• **Task prompt**
Give again, exactly and without pictures, the lines running from the line with "MATRIX pin DIN: B0 -> A7" to the end of the records below.

• **Available data**

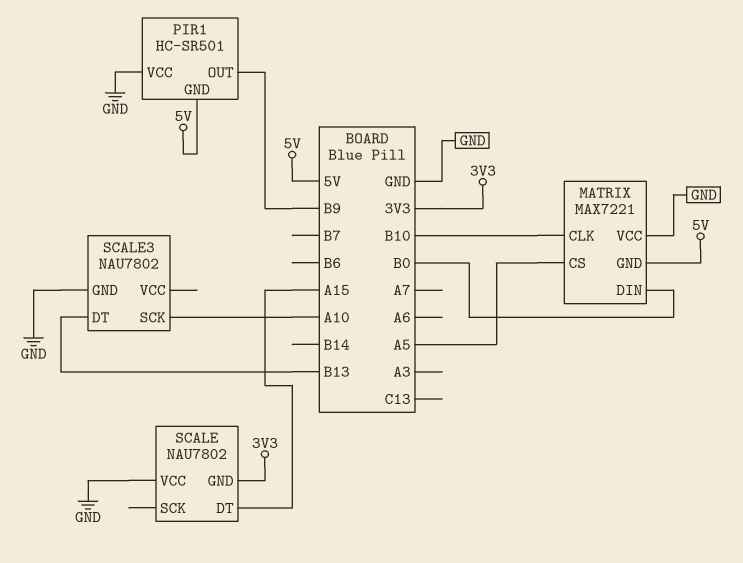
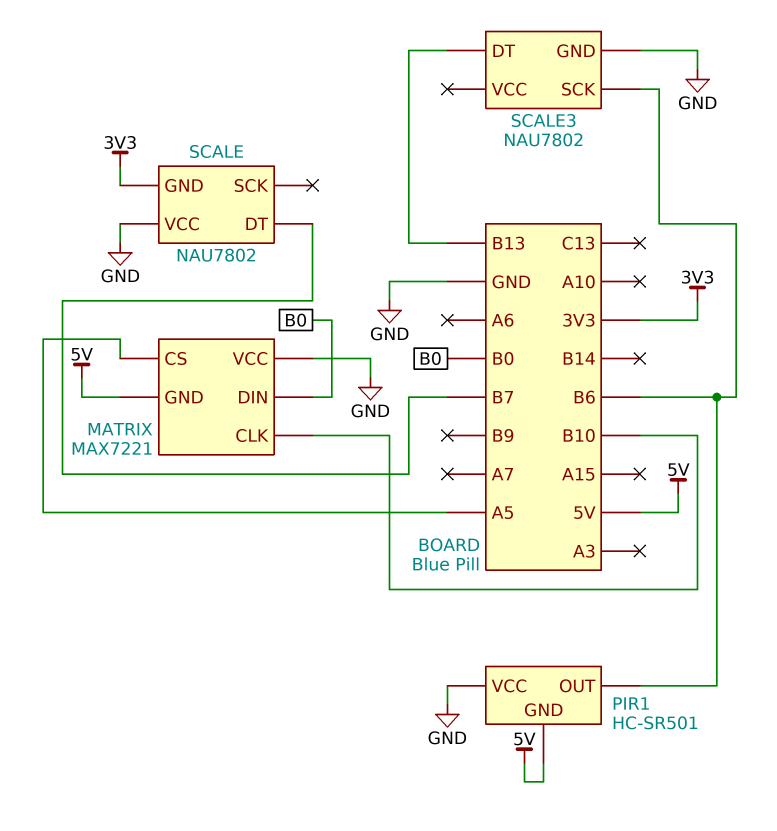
PIR1 pin OUT: B9 -> B6
SCALE pin DT: A15 -> B7
SCALE3 pin SCK: A10 -> B6

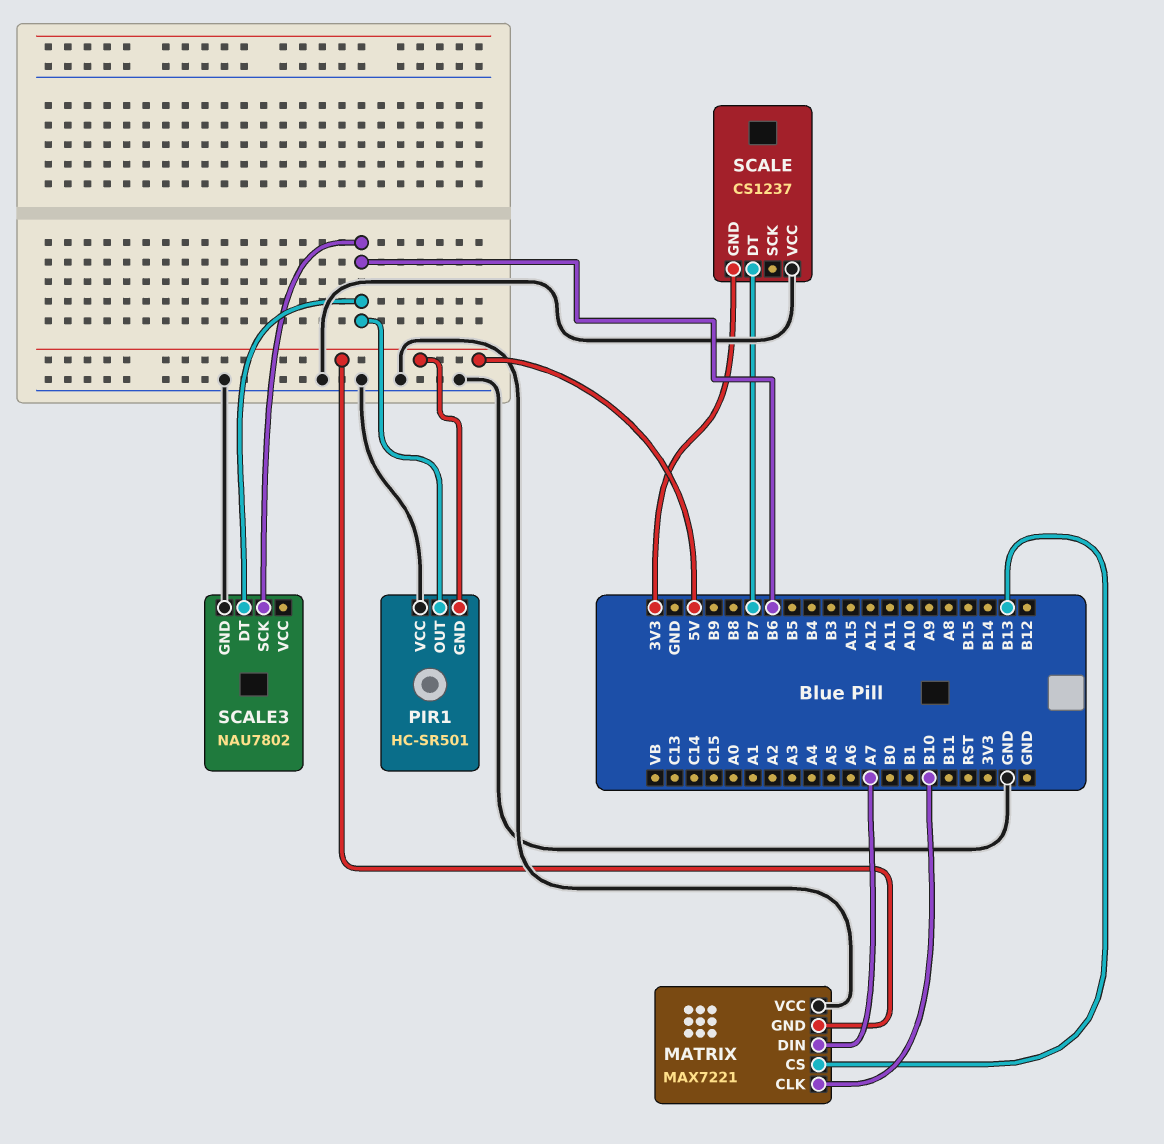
MATRIX pin CS: A5 -> B13
MATRIX pin DIN: B0 -> A7
SCALE: NAU7802 -> CS1237
SCALE3 pin DT: B13 -> B6

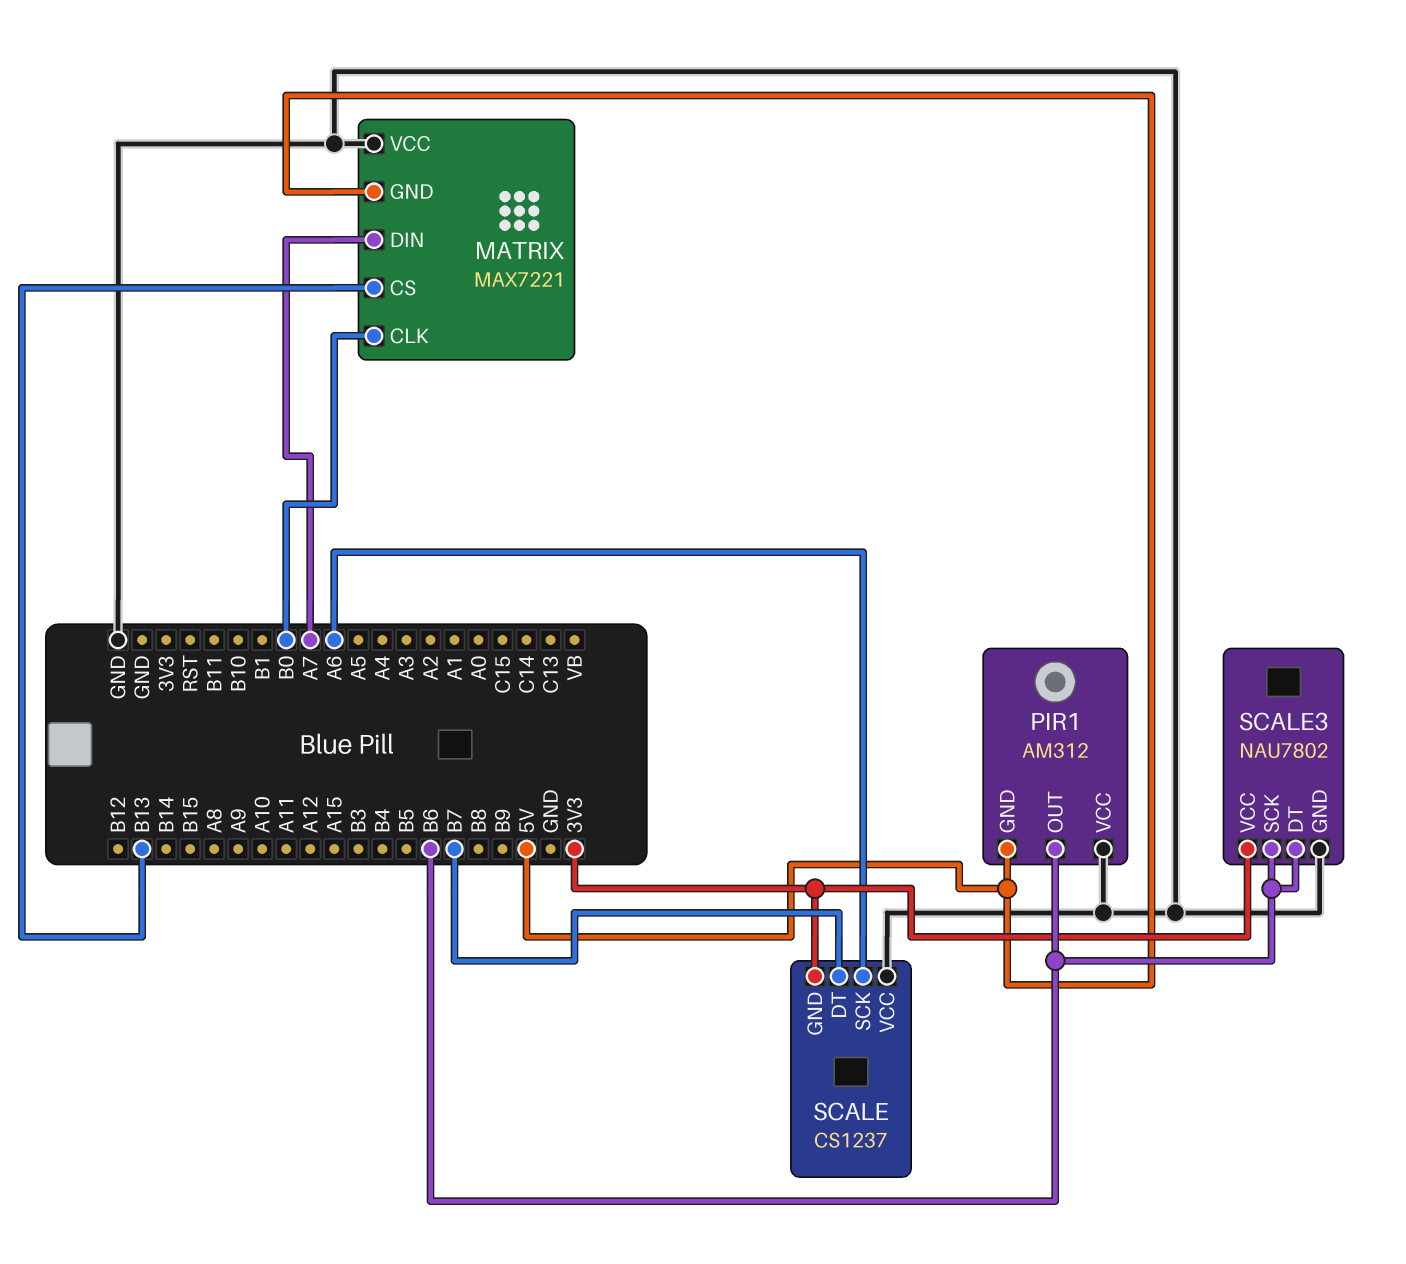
MATRIX pin CLK: B10 -> B0
PIR1: HC-SR501 -> AM312
SCALE pin SCK: none -> A6
SCALE3 pin VCC: none -> 3V3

• **Result of the exercise**
MATRIX pin DIN: B0 -> A7
SCALE: NAU7802 -> CS1237
SCALE3 pin DT: B13 -> B6

MATRIX pin CLK: B10 -> B0
PIR1: HC-SR501 -> AM312
SCALE pin SCK: none -> A6
SCALE3 pin VCC: none -> 3V3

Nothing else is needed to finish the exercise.